Dataset extract:
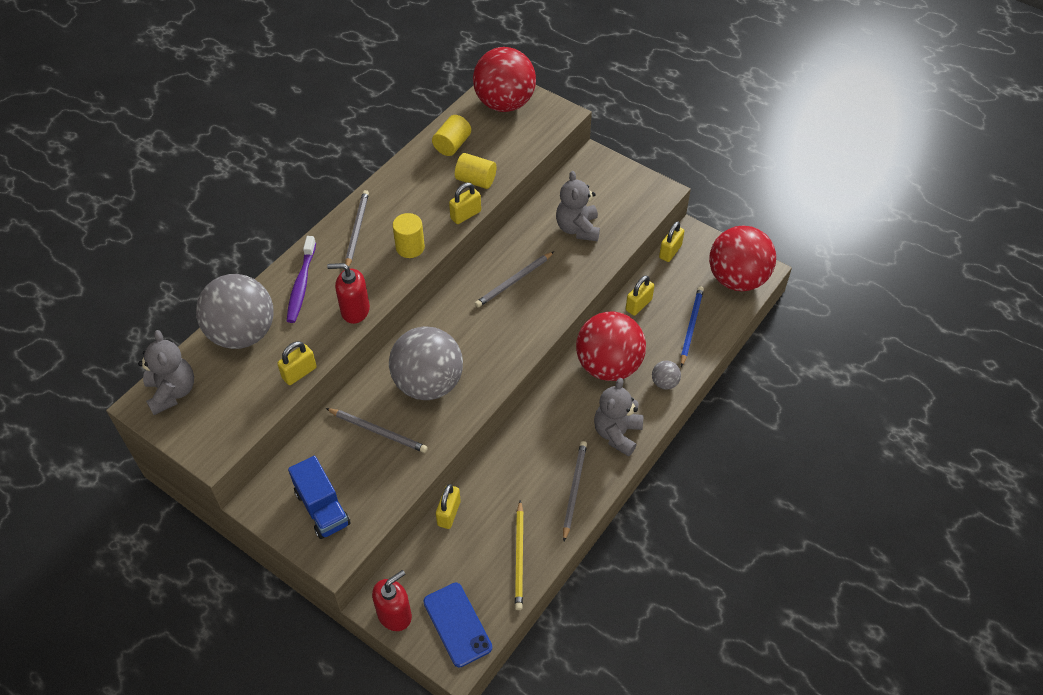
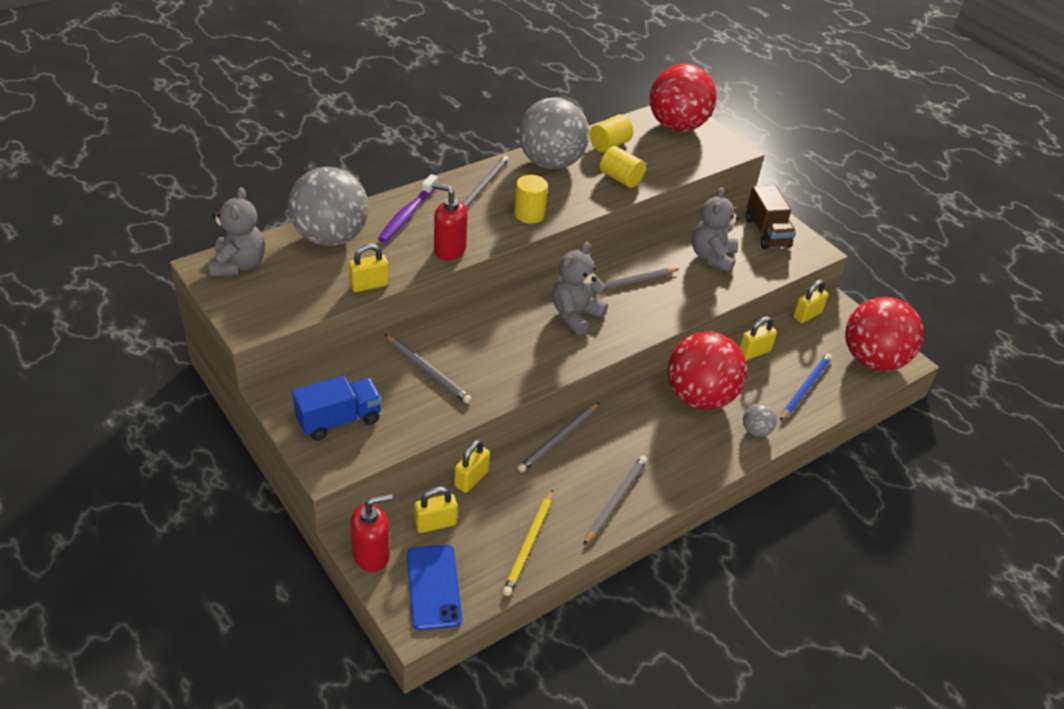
camera: 15 degrees right, 10 degrees down
blue truck [288,456,351,539] -> blue truck turned 105 degrees counterclockwise [292,376,382,441]
grey ball [389,326,463,400] -> grey ball moved to [519,97,589,169]
yellow padlock [449,183,481,224] -> yellow padlock moved to [414,487,458,533]
grey teddy bear [594,378,643,456] -> grey teddy bear moved to [552,242,608,335]
none -> grey pencil [518,402,599,472]
none -> brown truck [746,185,796,249]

Task instructions:
Exactly and only the lines from the one containing "grey ball [389,326,463,400]" to the end of the entries above are to be written out.

Reply to the task:
grey ball [389,326,463,400] -> grey ball moved to [519,97,589,169]
yellow padlock [449,183,481,224] -> yellow padlock moved to [414,487,458,533]
grey teddy bear [594,378,643,456] -> grey teddy bear moved to [552,242,608,335]
none -> grey pencil [518,402,599,472]
none -> brown truck [746,185,796,249]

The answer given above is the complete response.